**Problem description:**
Set down exactly the lines from the one containing "T104: NPN (B" through the end of the records below, both included, and nothing else.

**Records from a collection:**
• • •

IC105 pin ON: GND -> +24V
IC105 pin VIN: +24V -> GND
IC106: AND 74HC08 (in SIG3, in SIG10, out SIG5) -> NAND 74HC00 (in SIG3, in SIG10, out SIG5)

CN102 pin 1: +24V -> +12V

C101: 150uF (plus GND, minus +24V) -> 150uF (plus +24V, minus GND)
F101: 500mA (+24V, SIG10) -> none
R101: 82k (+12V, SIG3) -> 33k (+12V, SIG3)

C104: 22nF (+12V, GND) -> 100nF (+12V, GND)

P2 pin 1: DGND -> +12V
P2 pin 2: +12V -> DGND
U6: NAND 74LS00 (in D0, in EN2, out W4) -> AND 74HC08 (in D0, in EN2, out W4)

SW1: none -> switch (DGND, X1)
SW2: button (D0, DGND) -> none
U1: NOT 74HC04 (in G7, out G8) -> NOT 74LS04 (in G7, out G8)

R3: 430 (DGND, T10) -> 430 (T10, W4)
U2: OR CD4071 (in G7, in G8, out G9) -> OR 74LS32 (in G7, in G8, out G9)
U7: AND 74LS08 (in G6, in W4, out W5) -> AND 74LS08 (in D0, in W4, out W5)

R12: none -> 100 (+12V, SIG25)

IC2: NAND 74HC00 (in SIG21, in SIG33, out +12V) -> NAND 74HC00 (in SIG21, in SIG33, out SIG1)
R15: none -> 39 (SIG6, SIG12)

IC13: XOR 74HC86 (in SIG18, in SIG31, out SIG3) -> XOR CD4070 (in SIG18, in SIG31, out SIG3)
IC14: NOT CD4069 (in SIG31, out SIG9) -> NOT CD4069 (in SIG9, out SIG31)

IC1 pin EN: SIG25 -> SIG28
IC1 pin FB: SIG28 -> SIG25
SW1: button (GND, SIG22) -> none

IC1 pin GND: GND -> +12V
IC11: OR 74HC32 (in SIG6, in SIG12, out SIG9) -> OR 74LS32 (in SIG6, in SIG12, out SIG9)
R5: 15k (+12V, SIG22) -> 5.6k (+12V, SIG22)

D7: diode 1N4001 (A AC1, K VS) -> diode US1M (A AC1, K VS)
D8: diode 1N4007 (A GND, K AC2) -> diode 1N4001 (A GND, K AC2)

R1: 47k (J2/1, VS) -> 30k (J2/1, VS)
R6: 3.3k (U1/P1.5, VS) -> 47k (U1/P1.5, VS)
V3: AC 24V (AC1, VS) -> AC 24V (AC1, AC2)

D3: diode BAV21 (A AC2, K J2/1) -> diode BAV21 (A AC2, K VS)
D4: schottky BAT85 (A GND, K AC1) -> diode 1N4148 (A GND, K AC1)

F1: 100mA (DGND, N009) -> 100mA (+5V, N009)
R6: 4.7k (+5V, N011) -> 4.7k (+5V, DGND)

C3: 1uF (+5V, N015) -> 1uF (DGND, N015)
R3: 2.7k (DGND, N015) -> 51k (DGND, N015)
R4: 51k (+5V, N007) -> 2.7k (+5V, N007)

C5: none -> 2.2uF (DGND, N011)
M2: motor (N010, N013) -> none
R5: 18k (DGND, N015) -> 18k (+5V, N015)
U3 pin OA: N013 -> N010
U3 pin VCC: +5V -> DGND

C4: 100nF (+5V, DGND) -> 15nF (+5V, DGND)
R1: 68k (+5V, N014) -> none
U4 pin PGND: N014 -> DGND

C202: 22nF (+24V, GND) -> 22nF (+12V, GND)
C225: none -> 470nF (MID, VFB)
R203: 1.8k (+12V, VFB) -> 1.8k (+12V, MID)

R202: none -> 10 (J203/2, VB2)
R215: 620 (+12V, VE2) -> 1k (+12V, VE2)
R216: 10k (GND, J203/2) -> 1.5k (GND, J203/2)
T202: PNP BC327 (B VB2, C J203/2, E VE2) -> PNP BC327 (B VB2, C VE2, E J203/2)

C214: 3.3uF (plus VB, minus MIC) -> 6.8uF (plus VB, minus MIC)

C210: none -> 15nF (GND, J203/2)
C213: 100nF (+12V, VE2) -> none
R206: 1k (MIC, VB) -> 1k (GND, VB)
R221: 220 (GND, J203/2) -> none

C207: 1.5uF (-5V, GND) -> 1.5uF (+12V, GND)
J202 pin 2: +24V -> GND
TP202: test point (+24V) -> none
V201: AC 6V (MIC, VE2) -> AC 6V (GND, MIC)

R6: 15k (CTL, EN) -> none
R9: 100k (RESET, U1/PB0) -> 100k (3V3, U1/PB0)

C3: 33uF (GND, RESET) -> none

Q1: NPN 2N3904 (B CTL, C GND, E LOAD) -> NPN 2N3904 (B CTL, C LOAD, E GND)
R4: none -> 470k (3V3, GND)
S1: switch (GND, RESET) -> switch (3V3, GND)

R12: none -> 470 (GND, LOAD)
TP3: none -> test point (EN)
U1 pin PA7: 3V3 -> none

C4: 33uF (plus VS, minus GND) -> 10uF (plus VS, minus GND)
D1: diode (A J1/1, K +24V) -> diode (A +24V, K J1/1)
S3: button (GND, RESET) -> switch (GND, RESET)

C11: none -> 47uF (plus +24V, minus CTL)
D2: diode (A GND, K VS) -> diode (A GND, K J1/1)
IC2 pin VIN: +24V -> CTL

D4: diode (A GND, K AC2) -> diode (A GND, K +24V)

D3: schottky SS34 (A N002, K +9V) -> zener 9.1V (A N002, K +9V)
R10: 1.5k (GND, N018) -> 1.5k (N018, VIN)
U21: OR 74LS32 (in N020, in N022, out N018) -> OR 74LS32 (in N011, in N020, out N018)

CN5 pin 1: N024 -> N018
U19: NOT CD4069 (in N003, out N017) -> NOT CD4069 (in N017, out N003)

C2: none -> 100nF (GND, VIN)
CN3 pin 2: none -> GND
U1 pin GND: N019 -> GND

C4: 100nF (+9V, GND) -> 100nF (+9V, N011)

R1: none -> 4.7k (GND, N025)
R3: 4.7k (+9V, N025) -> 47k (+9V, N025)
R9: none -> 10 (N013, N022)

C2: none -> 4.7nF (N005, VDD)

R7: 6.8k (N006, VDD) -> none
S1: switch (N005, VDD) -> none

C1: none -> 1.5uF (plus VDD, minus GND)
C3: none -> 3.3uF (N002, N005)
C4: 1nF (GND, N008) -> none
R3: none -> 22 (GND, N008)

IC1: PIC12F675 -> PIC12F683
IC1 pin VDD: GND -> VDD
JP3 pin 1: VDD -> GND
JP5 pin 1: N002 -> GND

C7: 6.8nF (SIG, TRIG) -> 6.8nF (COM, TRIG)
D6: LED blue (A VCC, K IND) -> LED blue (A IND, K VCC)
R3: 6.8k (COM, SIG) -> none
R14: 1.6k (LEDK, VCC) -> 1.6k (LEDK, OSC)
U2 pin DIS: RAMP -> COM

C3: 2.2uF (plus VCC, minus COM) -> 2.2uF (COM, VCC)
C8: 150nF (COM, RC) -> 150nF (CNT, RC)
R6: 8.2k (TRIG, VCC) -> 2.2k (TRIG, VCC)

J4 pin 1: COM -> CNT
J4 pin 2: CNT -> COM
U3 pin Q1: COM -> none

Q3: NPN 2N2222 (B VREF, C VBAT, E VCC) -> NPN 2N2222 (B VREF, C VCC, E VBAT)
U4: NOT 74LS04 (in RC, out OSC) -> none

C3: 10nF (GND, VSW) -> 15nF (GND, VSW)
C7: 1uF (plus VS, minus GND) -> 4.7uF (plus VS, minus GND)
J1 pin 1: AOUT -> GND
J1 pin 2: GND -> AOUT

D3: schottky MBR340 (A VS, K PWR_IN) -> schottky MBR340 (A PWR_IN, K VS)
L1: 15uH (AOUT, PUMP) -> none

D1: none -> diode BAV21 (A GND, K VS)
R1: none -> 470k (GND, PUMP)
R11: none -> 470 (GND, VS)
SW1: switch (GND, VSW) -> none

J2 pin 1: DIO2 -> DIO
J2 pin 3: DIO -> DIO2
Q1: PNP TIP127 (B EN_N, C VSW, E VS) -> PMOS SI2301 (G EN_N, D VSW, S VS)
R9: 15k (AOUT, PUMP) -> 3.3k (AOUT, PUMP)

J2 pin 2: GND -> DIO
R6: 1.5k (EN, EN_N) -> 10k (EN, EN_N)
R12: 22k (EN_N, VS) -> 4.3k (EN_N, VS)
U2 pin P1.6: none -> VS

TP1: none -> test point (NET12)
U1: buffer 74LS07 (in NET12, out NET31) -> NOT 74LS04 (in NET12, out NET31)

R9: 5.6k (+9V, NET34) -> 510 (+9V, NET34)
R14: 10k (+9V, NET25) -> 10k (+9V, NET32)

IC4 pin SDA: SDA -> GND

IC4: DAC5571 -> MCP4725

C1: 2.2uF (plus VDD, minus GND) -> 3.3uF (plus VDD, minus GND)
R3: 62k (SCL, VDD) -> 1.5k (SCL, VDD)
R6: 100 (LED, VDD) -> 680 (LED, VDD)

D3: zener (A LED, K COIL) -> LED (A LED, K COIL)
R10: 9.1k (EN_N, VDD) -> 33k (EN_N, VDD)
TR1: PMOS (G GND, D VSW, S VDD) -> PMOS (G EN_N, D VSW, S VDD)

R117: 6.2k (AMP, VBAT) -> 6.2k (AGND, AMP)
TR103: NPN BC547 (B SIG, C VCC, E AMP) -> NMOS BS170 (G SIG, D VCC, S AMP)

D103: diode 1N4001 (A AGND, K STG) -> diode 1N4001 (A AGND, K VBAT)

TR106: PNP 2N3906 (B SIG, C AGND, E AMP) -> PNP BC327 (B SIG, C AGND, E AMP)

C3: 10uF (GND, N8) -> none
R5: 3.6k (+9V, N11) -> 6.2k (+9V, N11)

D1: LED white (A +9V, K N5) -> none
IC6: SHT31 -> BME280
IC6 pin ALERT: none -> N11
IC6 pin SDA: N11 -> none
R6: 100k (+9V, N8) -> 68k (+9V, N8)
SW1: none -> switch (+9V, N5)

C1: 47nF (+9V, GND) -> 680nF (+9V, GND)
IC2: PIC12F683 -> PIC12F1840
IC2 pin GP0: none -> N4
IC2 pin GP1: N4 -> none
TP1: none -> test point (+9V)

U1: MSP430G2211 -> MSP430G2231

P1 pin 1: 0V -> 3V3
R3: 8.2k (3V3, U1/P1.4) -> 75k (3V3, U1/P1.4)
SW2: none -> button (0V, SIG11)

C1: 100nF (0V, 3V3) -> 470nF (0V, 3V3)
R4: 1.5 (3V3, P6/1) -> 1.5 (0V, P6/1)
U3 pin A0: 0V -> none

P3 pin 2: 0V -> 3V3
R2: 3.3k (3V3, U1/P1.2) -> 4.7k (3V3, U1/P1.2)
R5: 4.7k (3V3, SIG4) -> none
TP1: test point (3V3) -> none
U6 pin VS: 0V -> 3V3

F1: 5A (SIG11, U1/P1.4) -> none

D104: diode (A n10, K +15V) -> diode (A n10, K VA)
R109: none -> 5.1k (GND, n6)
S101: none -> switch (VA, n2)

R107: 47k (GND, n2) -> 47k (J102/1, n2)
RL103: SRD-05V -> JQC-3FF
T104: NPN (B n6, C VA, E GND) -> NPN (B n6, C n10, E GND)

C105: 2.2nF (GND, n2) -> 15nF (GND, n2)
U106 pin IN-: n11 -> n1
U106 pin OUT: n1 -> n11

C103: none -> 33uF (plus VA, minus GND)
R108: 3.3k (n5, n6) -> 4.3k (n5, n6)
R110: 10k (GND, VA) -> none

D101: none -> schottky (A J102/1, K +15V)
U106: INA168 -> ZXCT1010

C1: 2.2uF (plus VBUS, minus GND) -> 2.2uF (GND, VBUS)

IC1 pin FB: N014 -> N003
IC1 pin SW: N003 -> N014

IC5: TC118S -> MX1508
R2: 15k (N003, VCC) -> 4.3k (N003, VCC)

• • •

**Result for this exercise:**
T104: NPN (B n6, C VA, E GND) -> NPN (B n6, C n10, E GND)

C105: 2.2nF (GND, n2) -> 15nF (GND, n2)
U106 pin IN-: n11 -> n1
U106 pin OUT: n1 -> n11

C103: none -> 33uF (plus VA, minus GND)
R108: 3.3k (n5, n6) -> 4.3k (n5, n6)
R110: 10k (GND, VA) -> none

D101: none -> schottky (A J102/1, K +15V)
U106: INA168 -> ZXCT1010

C1: 2.2uF (plus VBUS, minus GND) -> 2.2uF (GND, VBUS)

IC1 pin FB: N014 -> N003
IC1 pin SW: N003 -> N014

IC5: TC118S -> MX1508
R2: 15k (N003, VCC) -> 4.3k (N003, VCC)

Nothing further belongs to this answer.